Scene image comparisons
▼

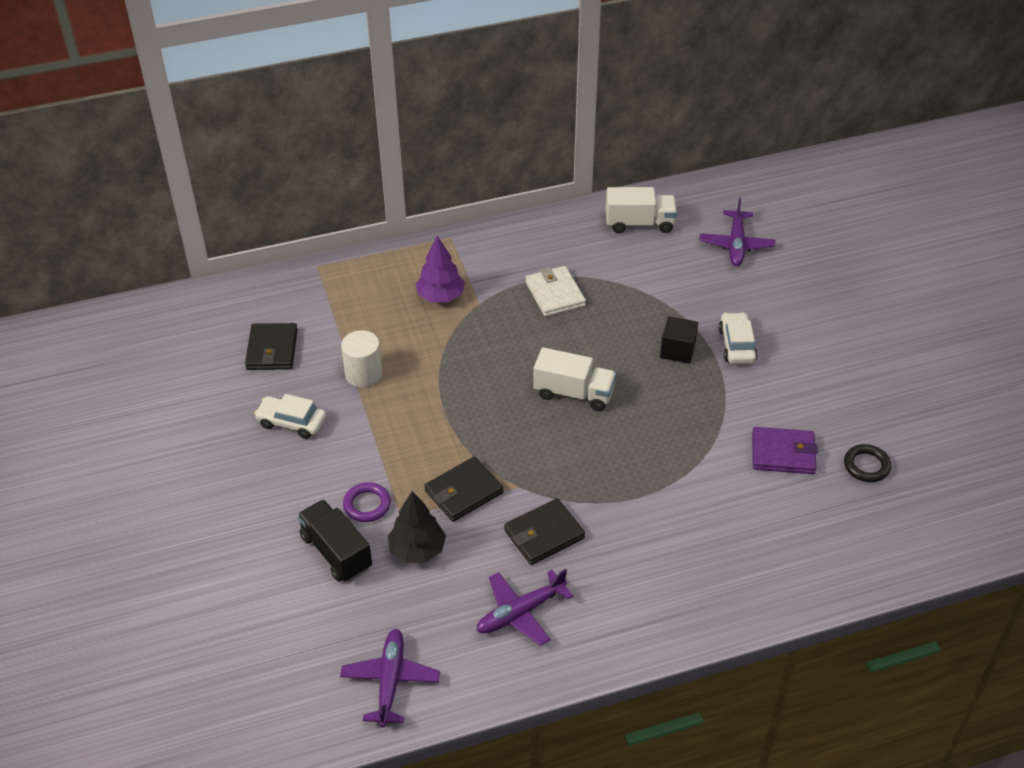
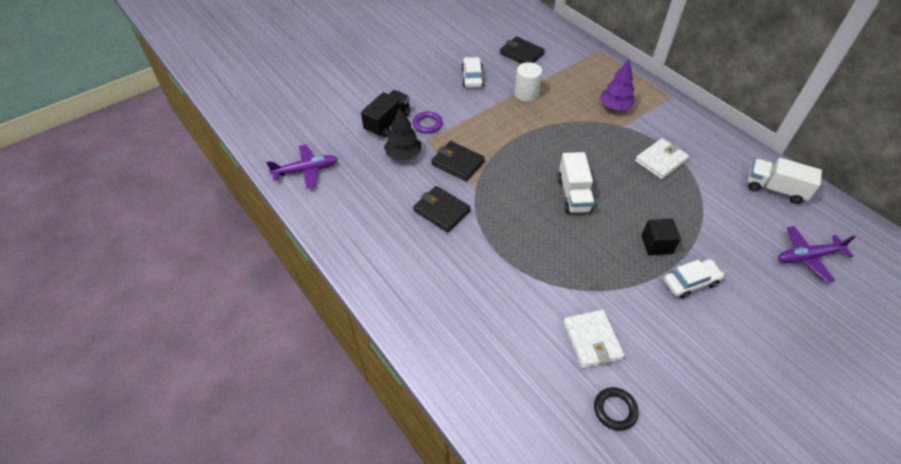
camera: 70 degrees right, 5 degrees up
(272, 349) = (521, 54): black wallet -> black wallet turned 60 degrees clockwise
(521, 612) = (374, 216): purple plane -> none
(639, 223) = (775, 189): white truck -> white truck turned 135 degrees clockwise
(783, 453) = (592, 340): purple wallet -> white wallet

▲

• Activity:
Look above for the line with "(639, 223) = (775, 189): white", then copy it and each later line exactly, stopping at the last line of the records.

• Problem solution:
(639, 223) = (775, 189): white truck -> white truck turned 135 degrees clockwise
(783, 453) = (592, 340): purple wallet -> white wallet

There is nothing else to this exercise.